■ Records from a data collection ■
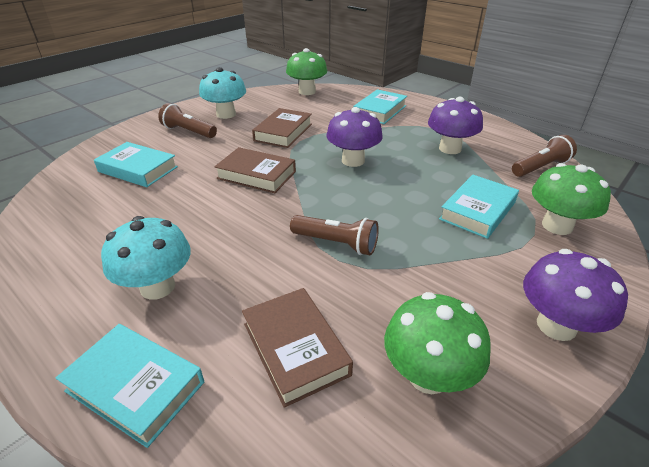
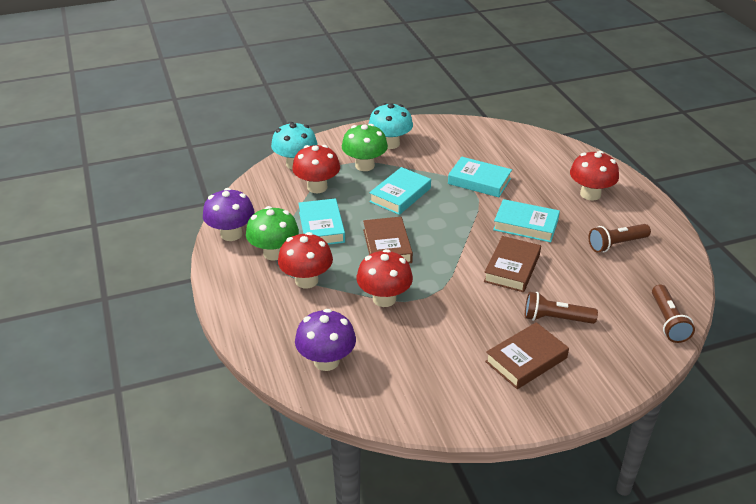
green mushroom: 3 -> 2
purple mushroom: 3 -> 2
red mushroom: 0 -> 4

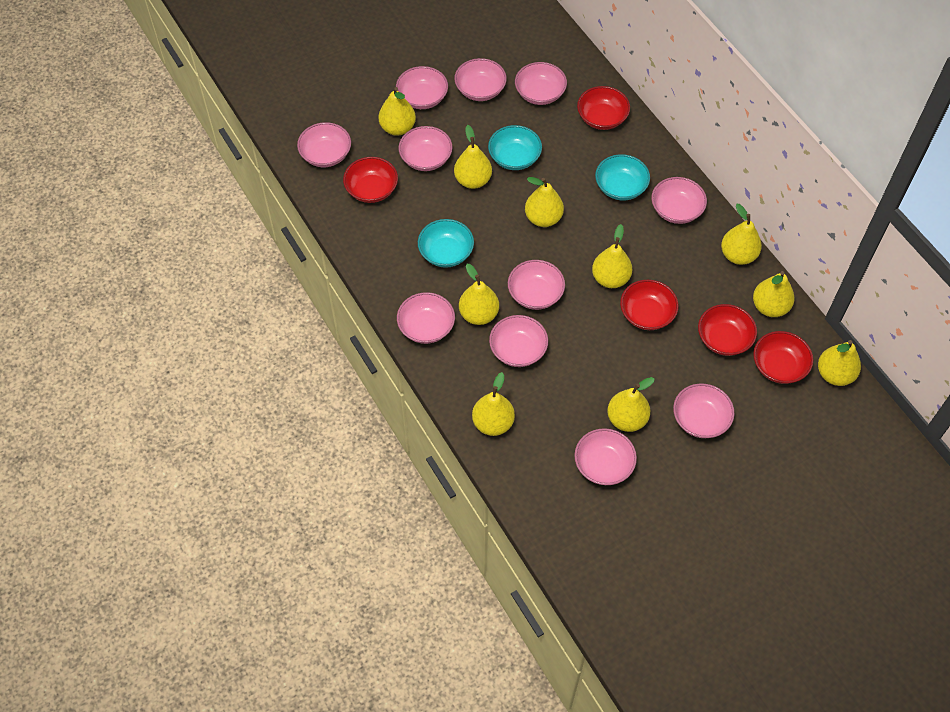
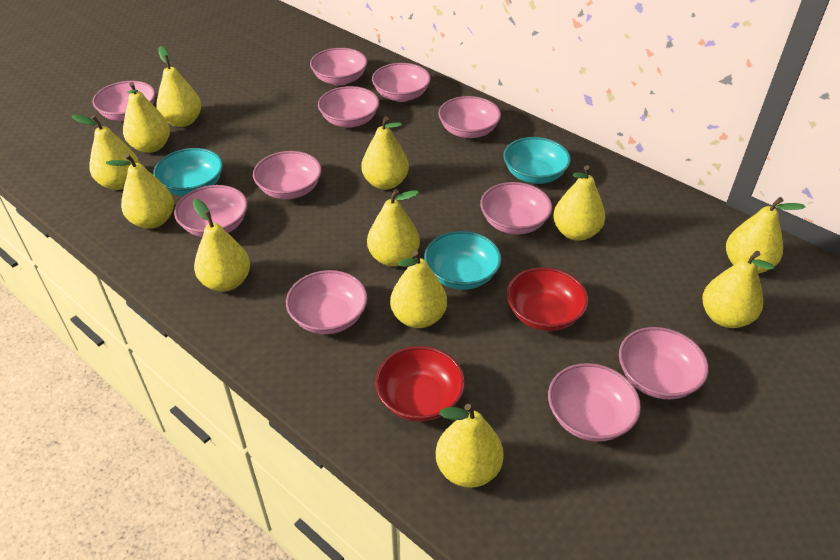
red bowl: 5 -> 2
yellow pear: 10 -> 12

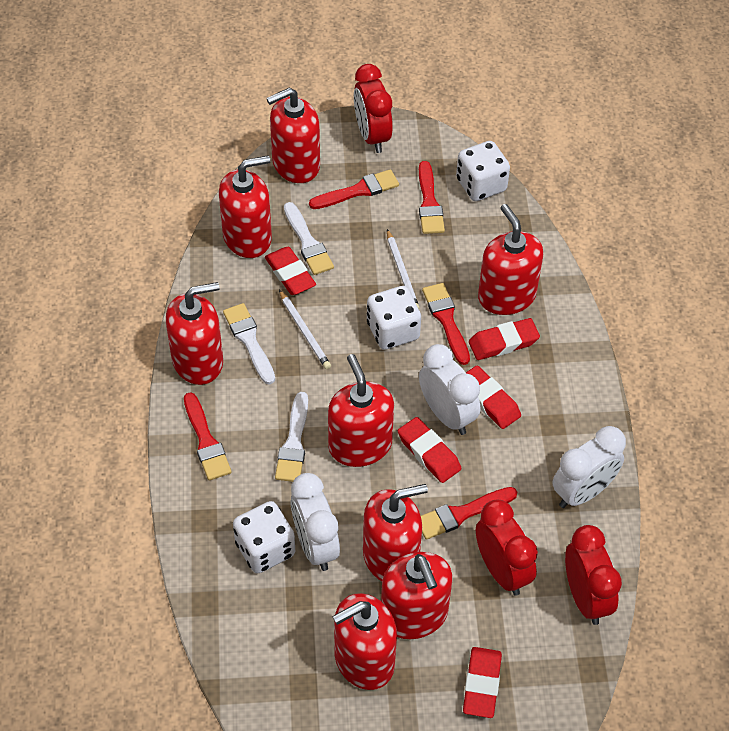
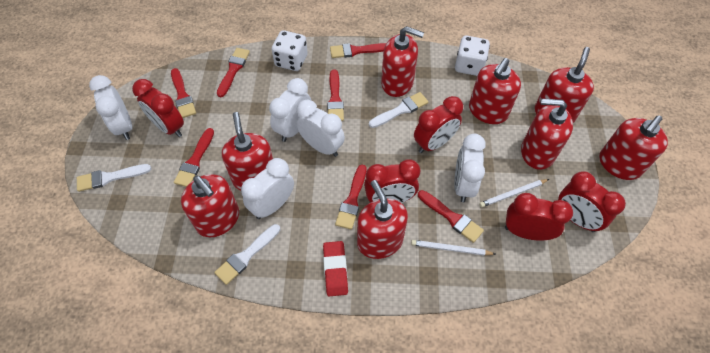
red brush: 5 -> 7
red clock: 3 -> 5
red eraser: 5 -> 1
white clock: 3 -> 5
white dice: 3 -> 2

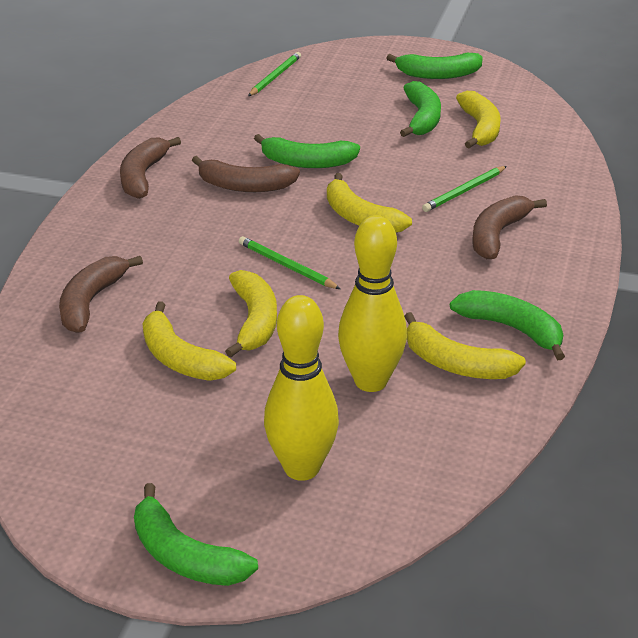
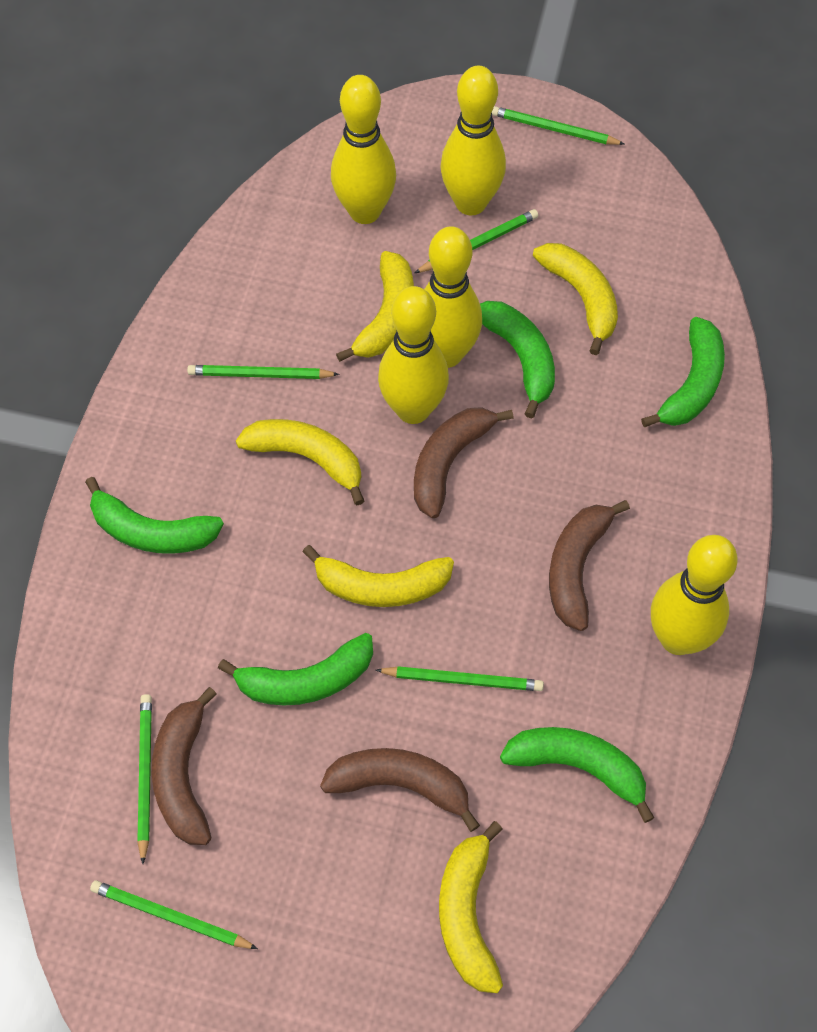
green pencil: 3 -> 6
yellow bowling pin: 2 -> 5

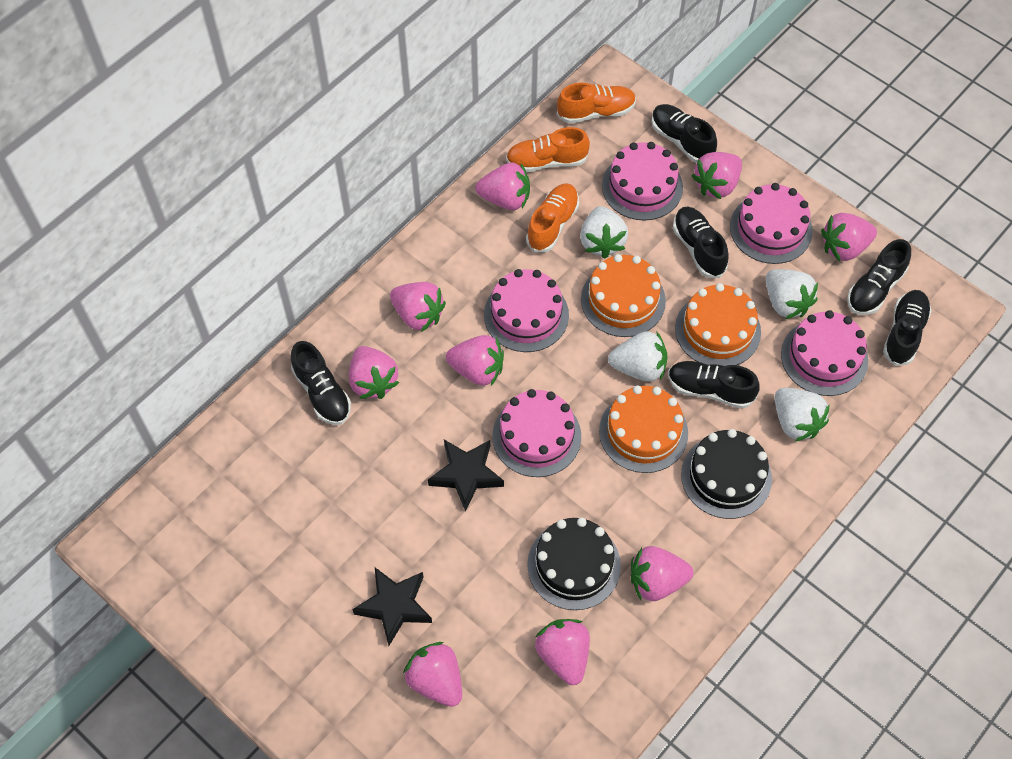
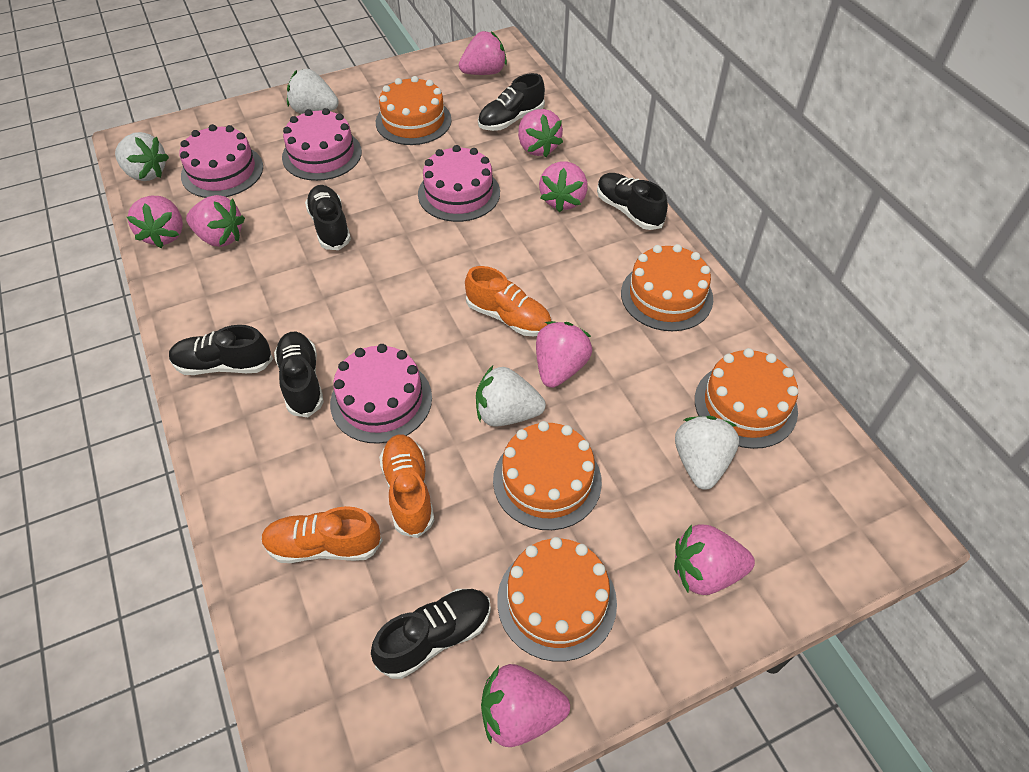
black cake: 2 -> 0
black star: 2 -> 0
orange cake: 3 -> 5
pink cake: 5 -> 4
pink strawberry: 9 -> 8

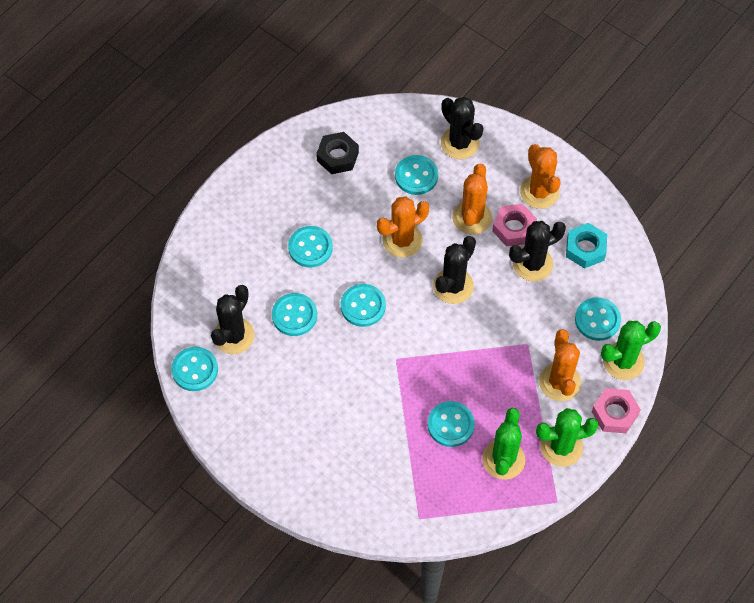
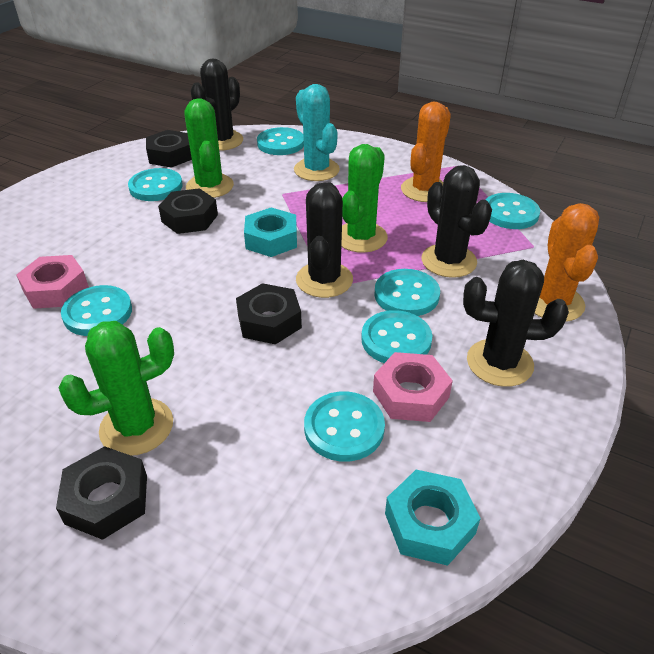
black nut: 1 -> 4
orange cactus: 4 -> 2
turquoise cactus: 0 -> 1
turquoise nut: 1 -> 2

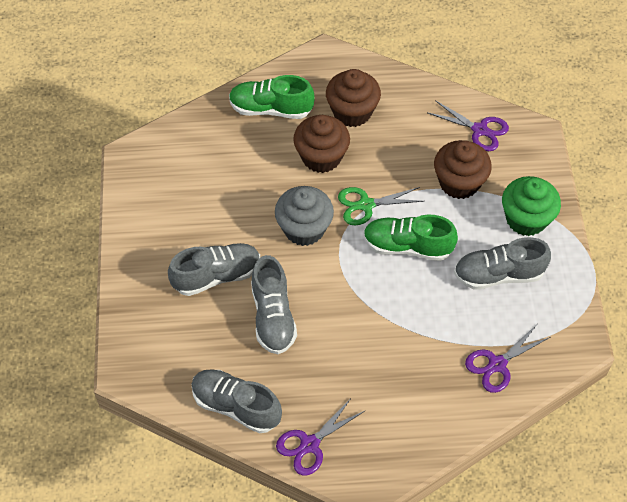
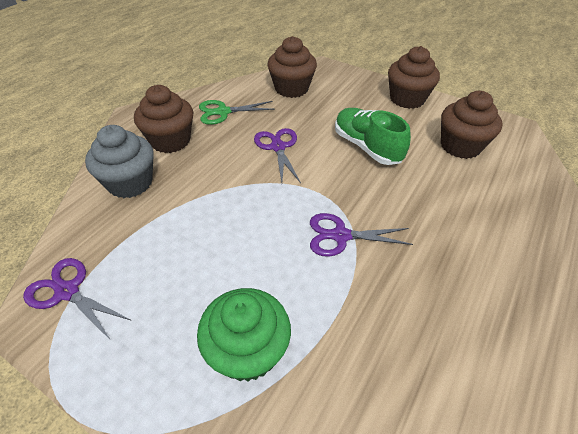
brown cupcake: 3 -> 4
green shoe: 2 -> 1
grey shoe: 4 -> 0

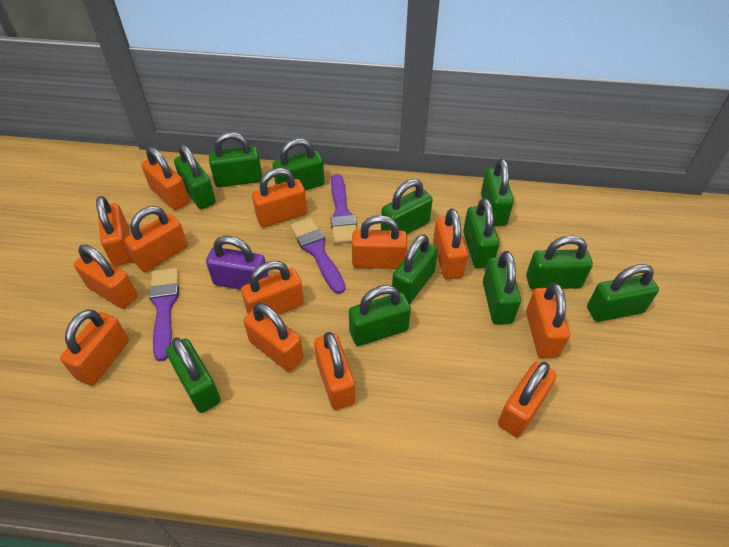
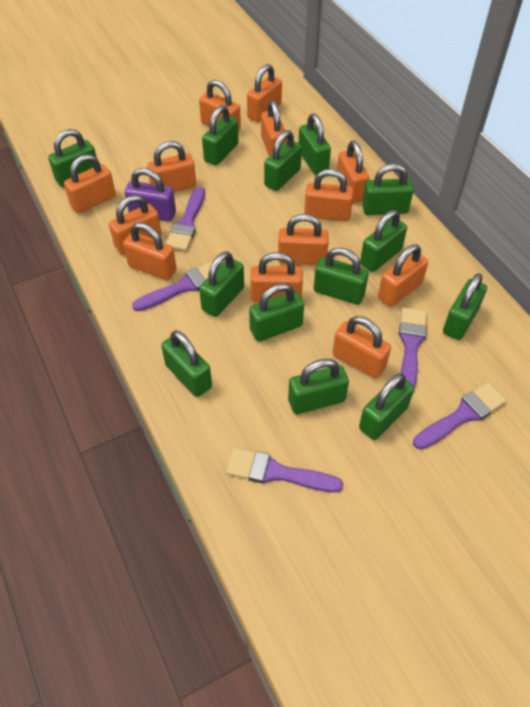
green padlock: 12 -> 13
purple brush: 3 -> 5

■ Requirement ■
With the pictures left out, copy exactly the lines above from the line containing "orange cactus: 4 -> 2" through the last line of the entries.

■ Solved exercise ■
orange cactus: 4 -> 2
turquoise cactus: 0 -> 1
turquoise nut: 1 -> 2

brown cupcake: 3 -> 4
green shoe: 2 -> 1
grey shoe: 4 -> 0

green padlock: 12 -> 13
purple brush: 3 -> 5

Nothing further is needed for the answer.